[start of Supplied entries]

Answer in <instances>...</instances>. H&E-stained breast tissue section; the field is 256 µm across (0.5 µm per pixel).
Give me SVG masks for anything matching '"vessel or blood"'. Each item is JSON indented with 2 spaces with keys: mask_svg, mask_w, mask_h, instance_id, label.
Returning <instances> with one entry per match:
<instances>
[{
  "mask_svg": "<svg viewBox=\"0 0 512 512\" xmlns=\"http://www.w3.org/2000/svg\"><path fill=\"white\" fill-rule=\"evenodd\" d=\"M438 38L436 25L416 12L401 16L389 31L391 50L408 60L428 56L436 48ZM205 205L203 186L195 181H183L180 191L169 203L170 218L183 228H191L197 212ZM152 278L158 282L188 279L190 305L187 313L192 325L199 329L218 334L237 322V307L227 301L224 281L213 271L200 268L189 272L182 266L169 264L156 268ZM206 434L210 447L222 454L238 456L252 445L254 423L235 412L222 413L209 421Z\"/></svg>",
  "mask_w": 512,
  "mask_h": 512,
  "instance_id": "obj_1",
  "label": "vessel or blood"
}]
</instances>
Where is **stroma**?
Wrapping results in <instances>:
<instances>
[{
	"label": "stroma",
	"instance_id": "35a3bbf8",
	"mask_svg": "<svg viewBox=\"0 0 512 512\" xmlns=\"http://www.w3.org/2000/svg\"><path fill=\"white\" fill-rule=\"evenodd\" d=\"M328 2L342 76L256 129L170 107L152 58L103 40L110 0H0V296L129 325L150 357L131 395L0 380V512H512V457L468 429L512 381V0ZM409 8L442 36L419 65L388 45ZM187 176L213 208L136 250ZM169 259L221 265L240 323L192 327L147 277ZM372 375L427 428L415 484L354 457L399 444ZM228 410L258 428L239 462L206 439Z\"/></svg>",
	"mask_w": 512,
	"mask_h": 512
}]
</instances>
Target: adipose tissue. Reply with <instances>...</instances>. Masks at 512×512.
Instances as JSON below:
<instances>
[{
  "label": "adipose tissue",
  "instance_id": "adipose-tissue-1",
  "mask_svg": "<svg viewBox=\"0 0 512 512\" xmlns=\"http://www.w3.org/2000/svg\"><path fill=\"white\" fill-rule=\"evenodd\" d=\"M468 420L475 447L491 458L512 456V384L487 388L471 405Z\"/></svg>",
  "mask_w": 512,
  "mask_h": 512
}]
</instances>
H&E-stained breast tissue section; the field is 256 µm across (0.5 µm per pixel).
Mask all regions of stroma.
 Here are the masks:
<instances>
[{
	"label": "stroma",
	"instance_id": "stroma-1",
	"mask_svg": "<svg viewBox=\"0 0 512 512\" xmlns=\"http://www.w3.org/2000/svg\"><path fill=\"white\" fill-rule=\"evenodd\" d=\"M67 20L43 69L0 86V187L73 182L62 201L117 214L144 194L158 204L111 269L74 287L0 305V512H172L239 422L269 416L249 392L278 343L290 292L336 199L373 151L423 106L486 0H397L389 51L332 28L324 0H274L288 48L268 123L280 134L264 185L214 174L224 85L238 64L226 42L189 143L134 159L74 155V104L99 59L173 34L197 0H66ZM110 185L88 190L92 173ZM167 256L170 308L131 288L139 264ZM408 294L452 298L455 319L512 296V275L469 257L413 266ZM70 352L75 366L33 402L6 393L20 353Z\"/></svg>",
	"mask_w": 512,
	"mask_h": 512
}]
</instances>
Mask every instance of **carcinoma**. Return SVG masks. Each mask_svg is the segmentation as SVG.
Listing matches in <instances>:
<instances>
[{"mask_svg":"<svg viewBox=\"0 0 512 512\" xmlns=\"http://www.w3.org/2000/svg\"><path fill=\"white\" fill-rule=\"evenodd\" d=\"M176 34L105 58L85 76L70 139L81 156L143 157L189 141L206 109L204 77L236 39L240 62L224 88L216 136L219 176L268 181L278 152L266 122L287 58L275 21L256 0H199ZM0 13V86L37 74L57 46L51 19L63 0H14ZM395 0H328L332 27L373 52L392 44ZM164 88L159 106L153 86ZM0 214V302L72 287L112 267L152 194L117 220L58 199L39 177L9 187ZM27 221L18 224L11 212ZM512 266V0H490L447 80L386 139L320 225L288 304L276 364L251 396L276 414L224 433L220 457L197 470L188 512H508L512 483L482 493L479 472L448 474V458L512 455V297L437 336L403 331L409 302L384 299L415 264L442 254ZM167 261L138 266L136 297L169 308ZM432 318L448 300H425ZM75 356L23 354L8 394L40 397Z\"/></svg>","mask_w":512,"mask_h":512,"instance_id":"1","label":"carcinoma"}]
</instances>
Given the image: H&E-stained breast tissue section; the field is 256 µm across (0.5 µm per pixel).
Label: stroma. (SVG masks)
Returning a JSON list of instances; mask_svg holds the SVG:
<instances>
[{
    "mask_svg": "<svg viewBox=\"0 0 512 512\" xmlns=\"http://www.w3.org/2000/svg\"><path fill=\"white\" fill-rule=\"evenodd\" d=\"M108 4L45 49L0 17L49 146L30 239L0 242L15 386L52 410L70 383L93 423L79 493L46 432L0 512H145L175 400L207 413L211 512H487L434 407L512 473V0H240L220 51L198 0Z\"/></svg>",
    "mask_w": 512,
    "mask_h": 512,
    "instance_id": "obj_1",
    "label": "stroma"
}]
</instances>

[end of Supplied entries]

> [Objective]
Your task is to quote all of the data word for word.

> [Output]
Answer in <instances>...</instances>. H&E-stained breast tissue section; the field is 256 µm across (0.5 µm per pixel).
Give me SVG masks for anything matching '"vessel or blood"'. Each item is JSON indented with 2 spaces with keys: mask_svg, mask_w, mask_h, instance_id, label.
Returning <instances> with one entry per match:
<instances>
[{
  "mask_svg": "<svg viewBox=\"0 0 512 512\" xmlns=\"http://www.w3.org/2000/svg\"><path fill=\"white\" fill-rule=\"evenodd\" d=\"M438 38L436 25L416 12L401 16L389 31L391 50L408 60L428 56L436 48ZM205 205L203 186L195 181H183L180 191L169 203L170 218L183 228H191L197 212ZM152 278L158 282L188 279L190 305L187 313L192 325L199 329L218 334L237 322V307L227 301L224 281L213 271L200 268L189 272L182 266L169 264L156 268ZM206 434L210 447L222 454L238 456L252 445L254 423L235 412L222 413L209 421Z\"/></svg>",
  "mask_w": 512,
  "mask_h": 512,
  "instance_id": "obj_1",
  "label": "vessel or blood"
}]
</instances>
Where is **stroma**?
Wrapping results in <instances>:
<instances>
[{
	"label": "stroma",
	"instance_id": "35a3bbf8",
	"mask_svg": "<svg viewBox=\"0 0 512 512\" xmlns=\"http://www.w3.org/2000/svg\"><path fill=\"white\" fill-rule=\"evenodd\" d=\"M328 2L342 76L256 129L170 107L152 58L103 40L110 0H0V296L129 325L150 357L131 395L0 380V512H512V457L468 429L512 381V0ZM409 8L442 36L419 65L388 45ZM187 176L213 208L136 250ZM169 259L221 265L240 323L192 327L147 277ZM372 375L427 428L415 484L354 457L399 444ZM228 410L258 428L239 462L206 439Z\"/></svg>",
	"mask_w": 512,
	"mask_h": 512
}]
</instances>
Target: adipose tissue. Reply with <instances>...</instances>. Masks at 512×512.
Instances as JSON below:
<instances>
[{
  "label": "adipose tissue",
  "instance_id": "adipose-tissue-1",
  "mask_svg": "<svg viewBox=\"0 0 512 512\" xmlns=\"http://www.w3.org/2000/svg\"><path fill=\"white\" fill-rule=\"evenodd\" d=\"M468 420L475 447L491 458L512 456V384L487 388L471 405Z\"/></svg>",
  "mask_w": 512,
  "mask_h": 512
}]
</instances>
H&E-stained breast tissue section; the field is 256 µm across (0.5 µm per pixel).
Mask all regions of stroma.
 Here are the masks:
<instances>
[{
	"label": "stroma",
	"instance_id": "stroma-1",
	"mask_svg": "<svg viewBox=\"0 0 512 512\" xmlns=\"http://www.w3.org/2000/svg\"><path fill=\"white\" fill-rule=\"evenodd\" d=\"M67 20L43 69L0 86V187L73 182L62 201L117 214L144 194L158 204L111 269L74 287L0 305V512H172L239 422L269 416L249 392L278 343L290 292L336 199L373 151L423 106L486 0H397L389 51L332 28L324 0H274L288 48L268 123L280 134L264 185L214 174L224 85L238 64L226 42L189 143L134 159L74 155V104L99 59L173 34L197 0H66ZM110 185L88 190L92 173ZM167 256L170 308L131 288L139 264ZM408 294L452 298L455 319L512 296V275L469 257L413 266ZM70 352L75 366L33 402L6 393L20 353Z\"/></svg>",
	"mask_w": 512,
	"mask_h": 512
}]
</instances>
Mask every instance of **carcinoma**. Return SVG masks. Each mask_svg is the segmentation as SVG.
Listing matches in <instances>:
<instances>
[{"mask_svg":"<svg viewBox=\"0 0 512 512\" xmlns=\"http://www.w3.org/2000/svg\"><path fill=\"white\" fill-rule=\"evenodd\" d=\"M176 34L105 58L85 76L70 139L81 156L143 157L189 141L206 109L204 77L236 39L240 62L224 88L216 136L219 176L268 181L278 152L266 122L287 58L275 21L256 0H199ZM0 13V86L37 74L57 46L51 19L63 0H14ZM395 0H328L332 27L373 52L392 44ZM164 88L159 106L153 86ZM0 214V302L72 287L112 267L152 194L117 220L58 199L39 177L9 187ZM27 221L18 224L11 212ZM512 266V0H490L447 80L386 139L320 225L288 304L276 364L251 396L276 414L224 433L220 457L197 470L188 512H508L512 483L482 493L479 472L448 474V458L512 455V297L437 336L403 331L409 302L384 299L415 264L442 254ZM167 261L138 266L136 297L169 308ZM432 318L448 300H425ZM75 356L23 354L8 394L40 397Z\"/></svg>","mask_w":512,"mask_h":512,"instance_id":"1","label":"carcinoma"}]
</instances>
Given the image: H&E-stained breast tissue section; the field is 256 µm across (0.5 µm per pixel).
Label: stroma. (SVG masks)
Returning a JSON list of instances; mask_svg holds the SVG:
<instances>
[{
    "mask_svg": "<svg viewBox=\"0 0 512 512\" xmlns=\"http://www.w3.org/2000/svg\"><path fill=\"white\" fill-rule=\"evenodd\" d=\"M108 4L45 49L0 17L49 146L30 239L0 242L15 386L52 410L70 383L93 423L79 493L46 432L0 512H145L175 400L207 413L211 512H487L434 407L512 473V0H240L220 51L198 0Z\"/></svg>",
    "mask_w": 512,
    "mask_h": 512,
    "instance_id": "obj_1",
    "label": "stroma"
}]
</instances>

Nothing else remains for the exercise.